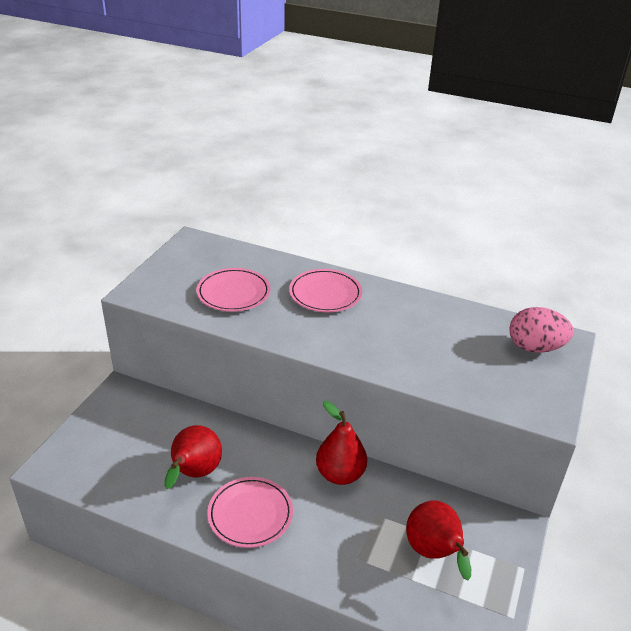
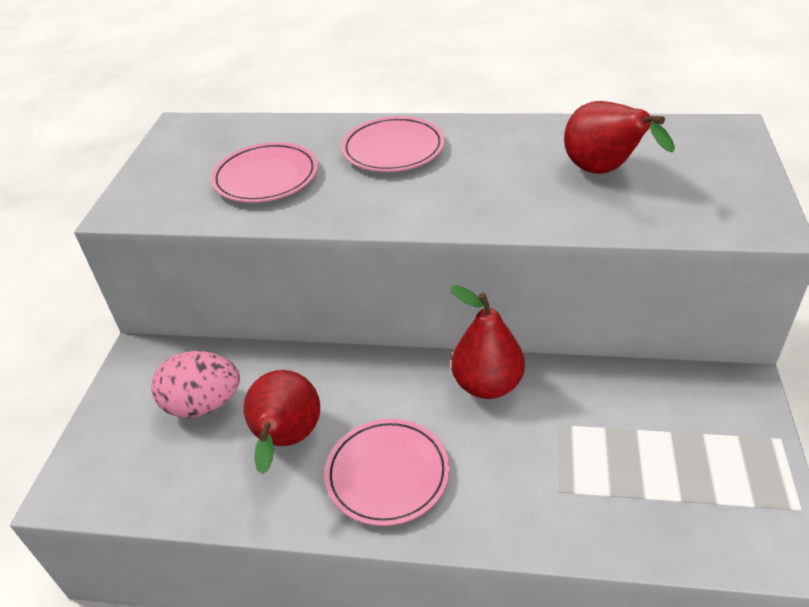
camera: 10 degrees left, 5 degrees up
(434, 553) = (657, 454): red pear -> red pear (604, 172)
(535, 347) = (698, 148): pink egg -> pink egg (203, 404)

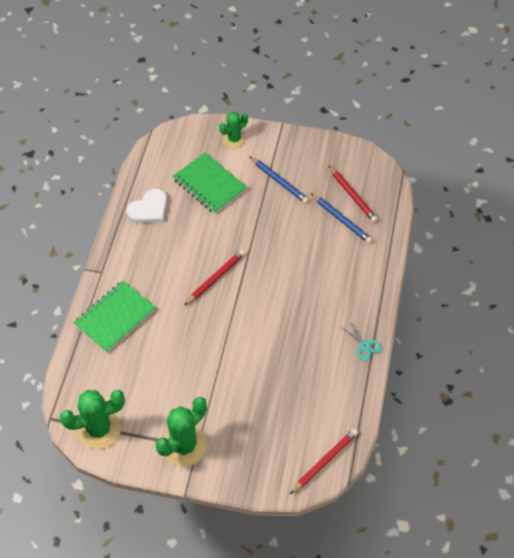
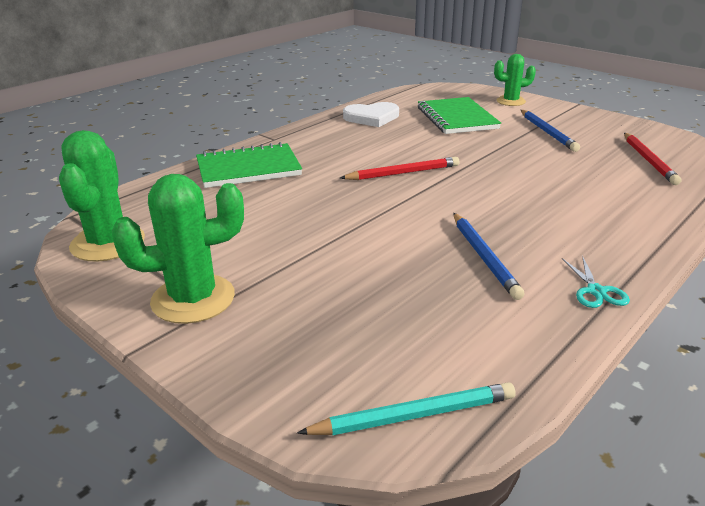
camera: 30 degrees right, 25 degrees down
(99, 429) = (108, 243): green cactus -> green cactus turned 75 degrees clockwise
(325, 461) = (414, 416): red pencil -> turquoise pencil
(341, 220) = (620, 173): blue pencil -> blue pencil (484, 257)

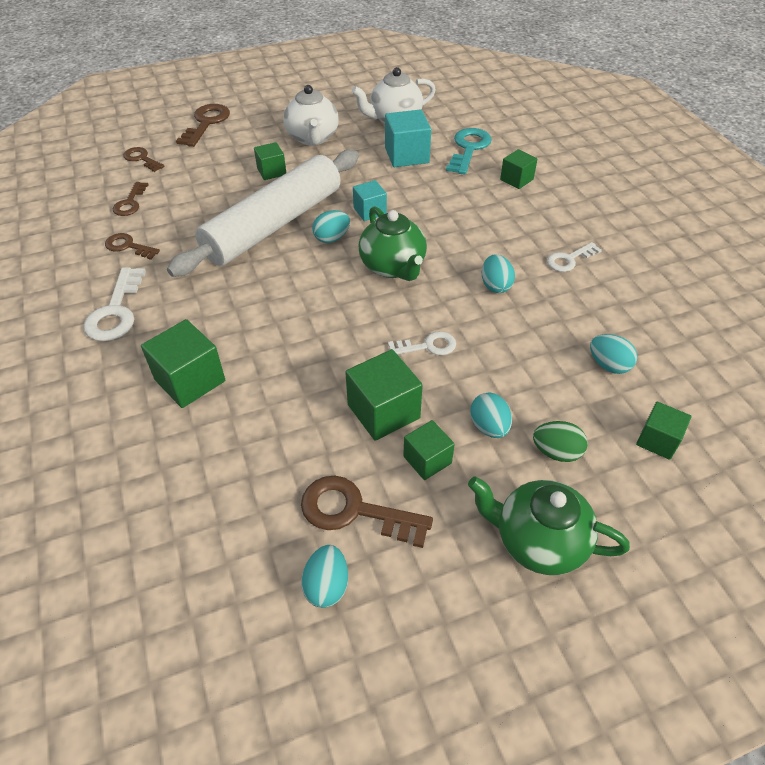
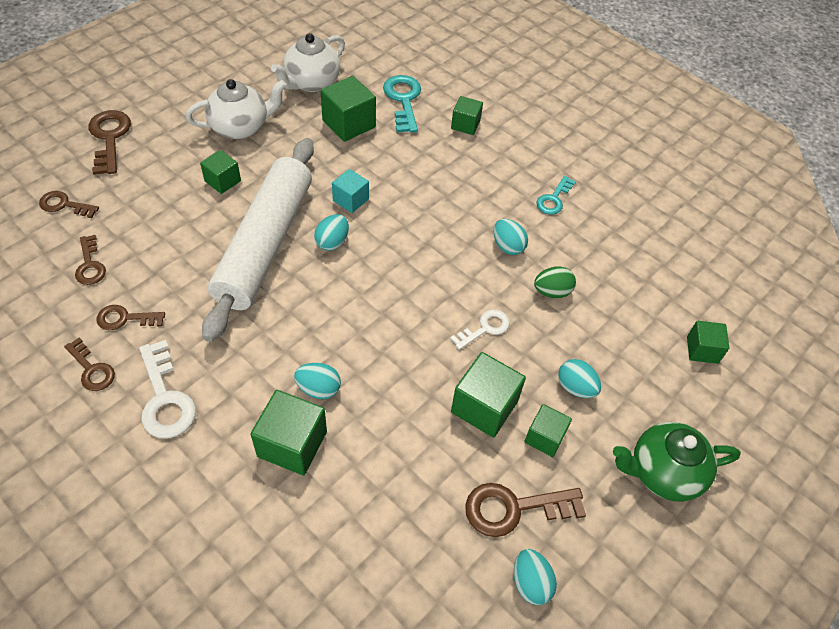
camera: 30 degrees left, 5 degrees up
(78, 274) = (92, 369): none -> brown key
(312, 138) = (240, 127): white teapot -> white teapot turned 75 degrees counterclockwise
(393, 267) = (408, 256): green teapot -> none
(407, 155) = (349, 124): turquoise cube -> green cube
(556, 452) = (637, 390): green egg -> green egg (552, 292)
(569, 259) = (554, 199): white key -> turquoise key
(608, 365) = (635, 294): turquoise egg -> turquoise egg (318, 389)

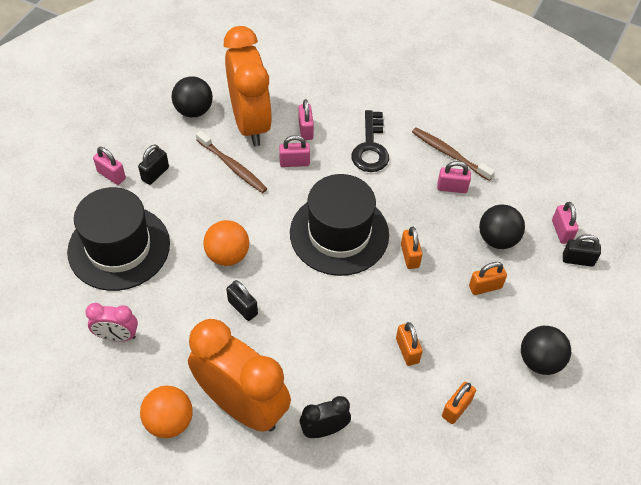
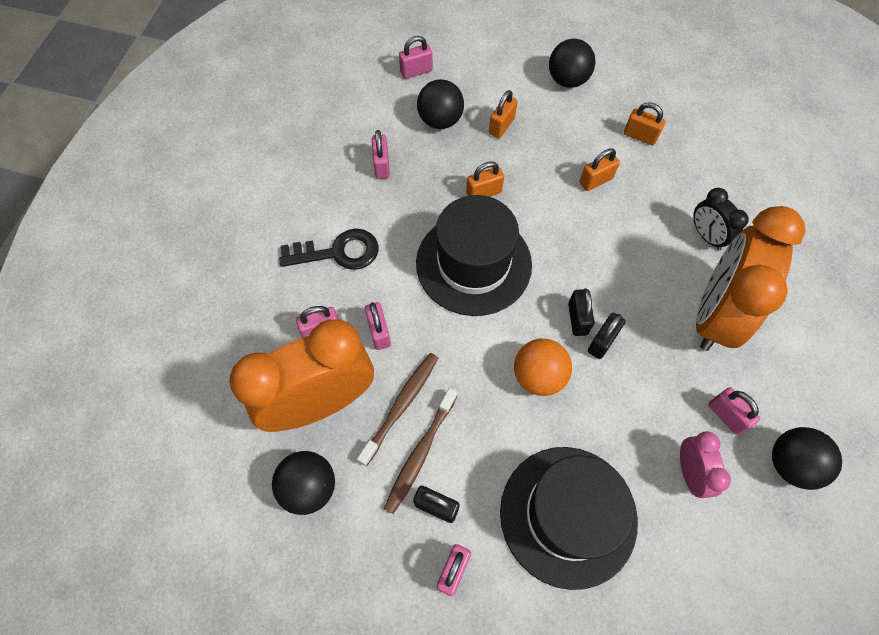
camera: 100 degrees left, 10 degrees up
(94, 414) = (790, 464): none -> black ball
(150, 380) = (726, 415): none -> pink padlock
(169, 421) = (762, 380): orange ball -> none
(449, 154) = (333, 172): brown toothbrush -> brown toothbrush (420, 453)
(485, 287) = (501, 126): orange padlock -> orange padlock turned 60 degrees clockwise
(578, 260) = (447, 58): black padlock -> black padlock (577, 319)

== Task goal ==
Starting from the line that contains "(535, 347) = (698, 148): pink", transcribe exactly each line down to the final line of the material above, excluding every picture and adding nothing else.

== Solution below ==
(535, 347) = (698, 148): pink egg -> pink egg (203, 404)

camera: 30 degrees right, 25 degrees down
(99, 429) = (108, 243): green cactus -> green cactus turned 75 degrees clockwise
(325, 461) = (414, 416): red pencil -> turquoise pencil
(341, 220) = (620, 173): blue pencil -> blue pencil (484, 257)

camera: 30 degrees left, 5 degrees up
(78, 274) = (92, 369): none -> brown key
(312, 138) = (240, 127): white teapot -> white teapot turned 75 degrees counterclockwise
(393, 267) = (408, 256): green teapot -> none
(407, 155) = (349, 124): turquoise cube -> green cube
(556, 452) = (637, 390): green egg -> green egg (552, 292)
(569, 259) = (554, 199): white key -> turquoise key
(608, 365) = (635, 294): turquoise egg -> turquoise egg (318, 389)

camera: 100 degrees left, 10 degrees up
(94, 414) = (790, 464): none -> black ball
(150, 380) = (726, 415): none -> pink padlock
(169, 421) = (762, 380): orange ball -> none
(449, 154) = (333, 172): brown toothbrush -> brown toothbrush (420, 453)
(485, 287) = (501, 126): orange padlock -> orange padlock turned 60 degrees clockwise
(578, 260) = (447, 58): black padlock -> black padlock (577, 319)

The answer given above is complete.